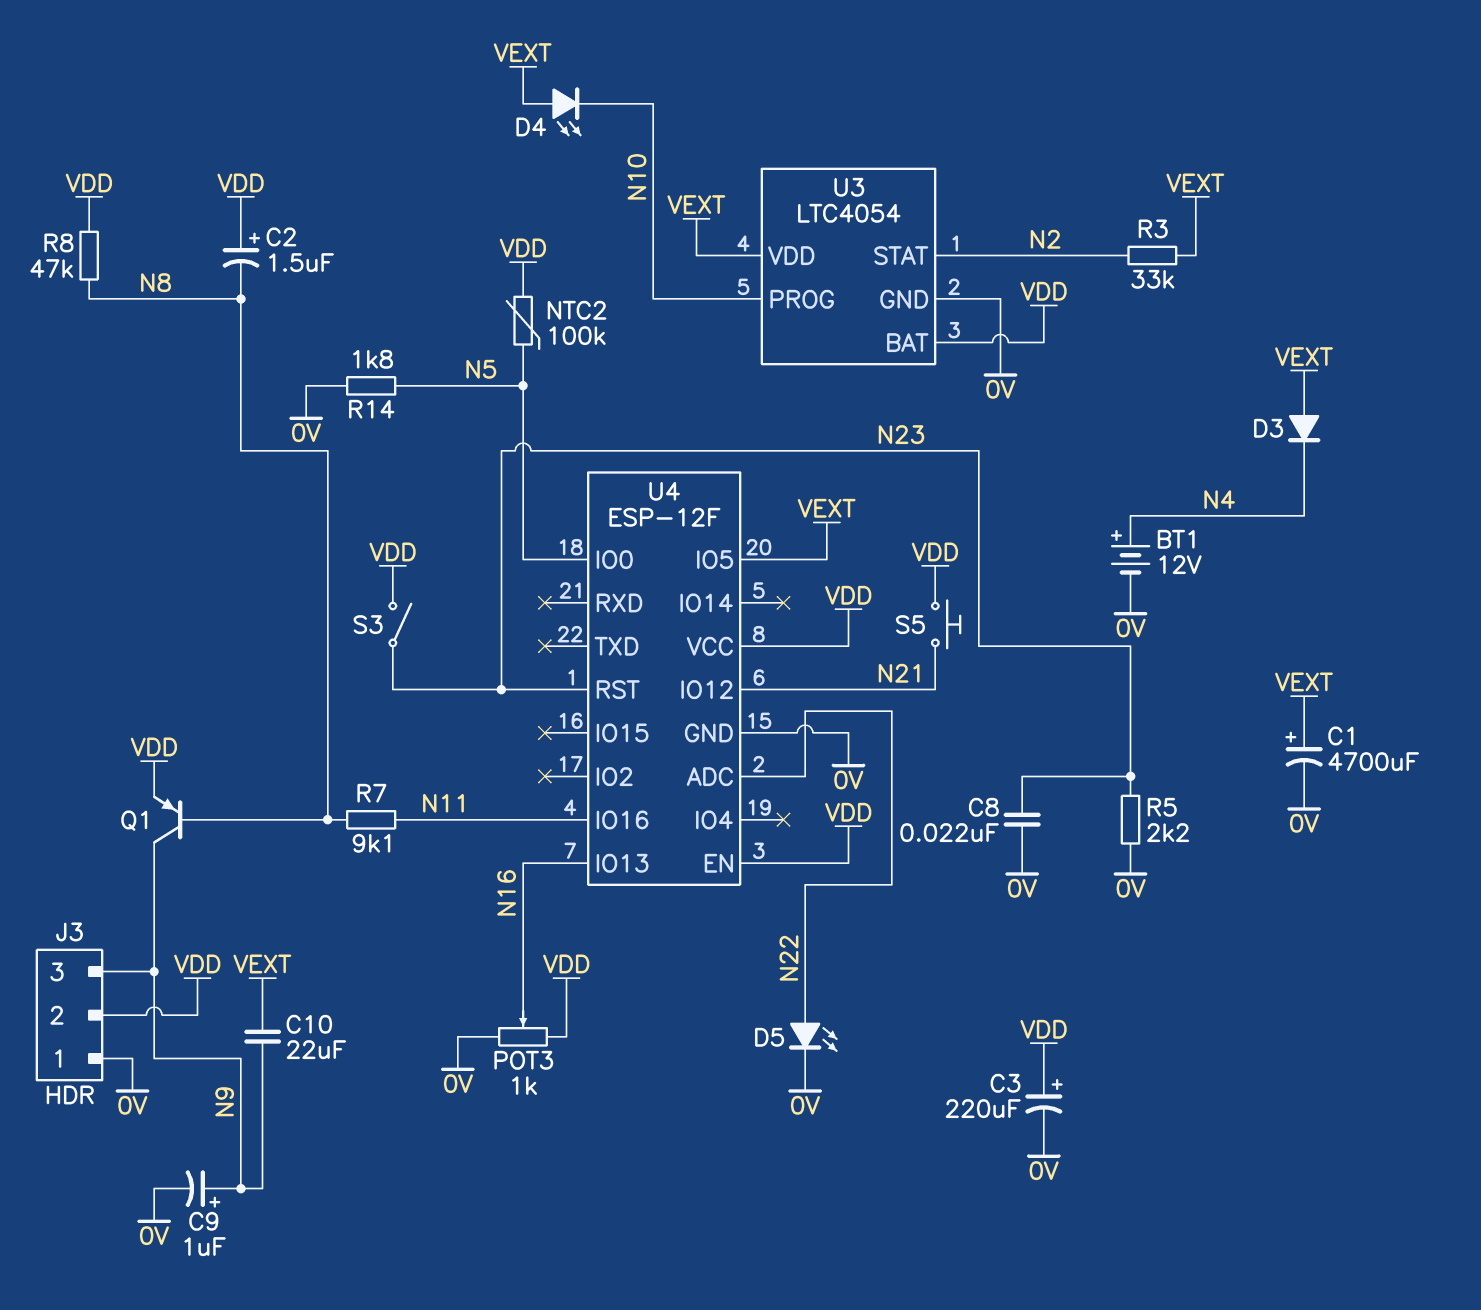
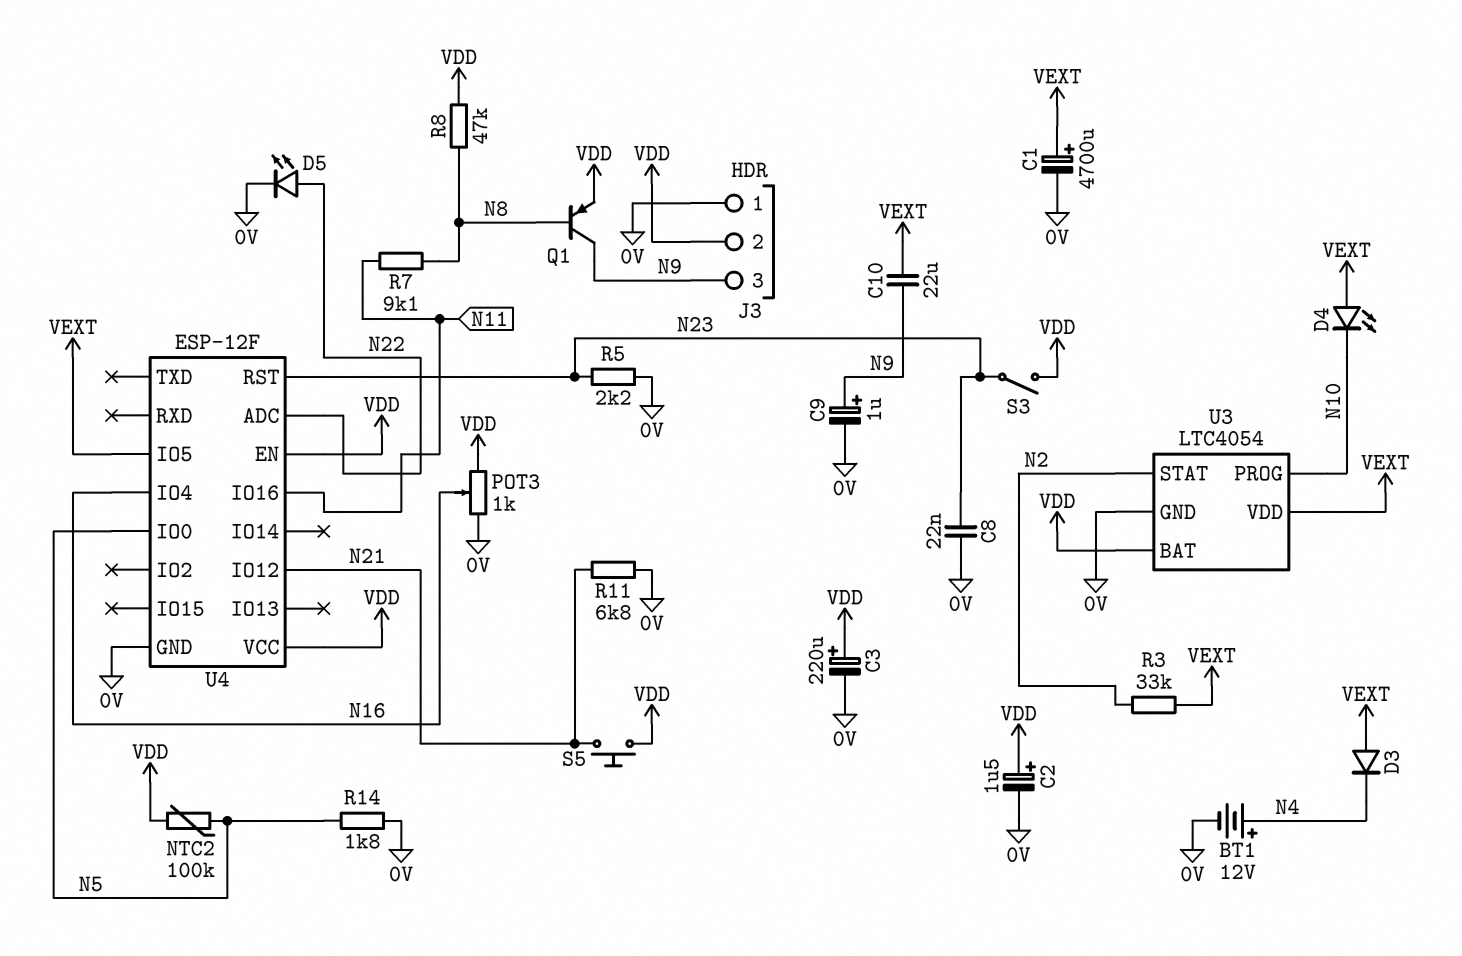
C2: 1.5uF (plus VDD, minus N8) -> 1.5uF (plus VDD, minus 0V)
R11: none -> 6.8k (0V, N21)
U4 pin IO4: none -> N16
U4 pin IO13: N16 -> none

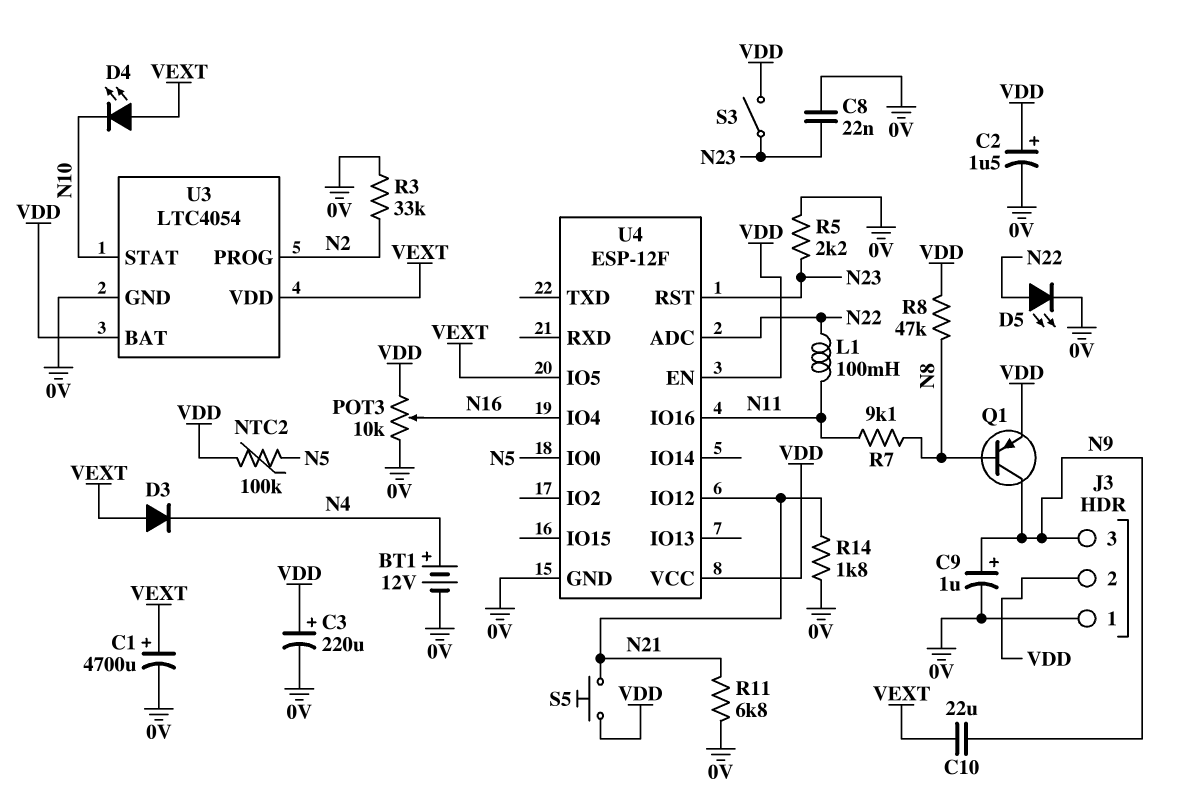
L1: none -> 100mH (N11, N22)
POT3: 1k (0V, VDD, wiper N16) -> 10k (0V, VDD, wiper N16)
R3: 33k (N2, VEXT) -> 33k (0V, N2)
R14: 1.8k (0V, N5) -> 1.8k (0V, N21)
U3 pin PROG: N10 -> N2
U3 pin STAT: N2 -> N10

__________

Copy every line above word for word and exclude the pictures.

* Result of the exercise:
C2: 1.5uF (plus VDD, minus N8) -> 1.5uF (plus VDD, minus 0V)
R11: none -> 6.8k (0V, N21)
U4 pin IO4: none -> N16
U4 pin IO13: N16 -> none

L1: none -> 100mH (N11, N22)
POT3: 1k (0V, VDD, wiper N16) -> 10k (0V, VDD, wiper N16)
R3: 33k (N2, VEXT) -> 33k (0V, N2)
R14: 1.8k (0V, N5) -> 1.8k (0V, N21)
U3 pin PROG: N10 -> N2
U3 pin STAT: N2 -> N10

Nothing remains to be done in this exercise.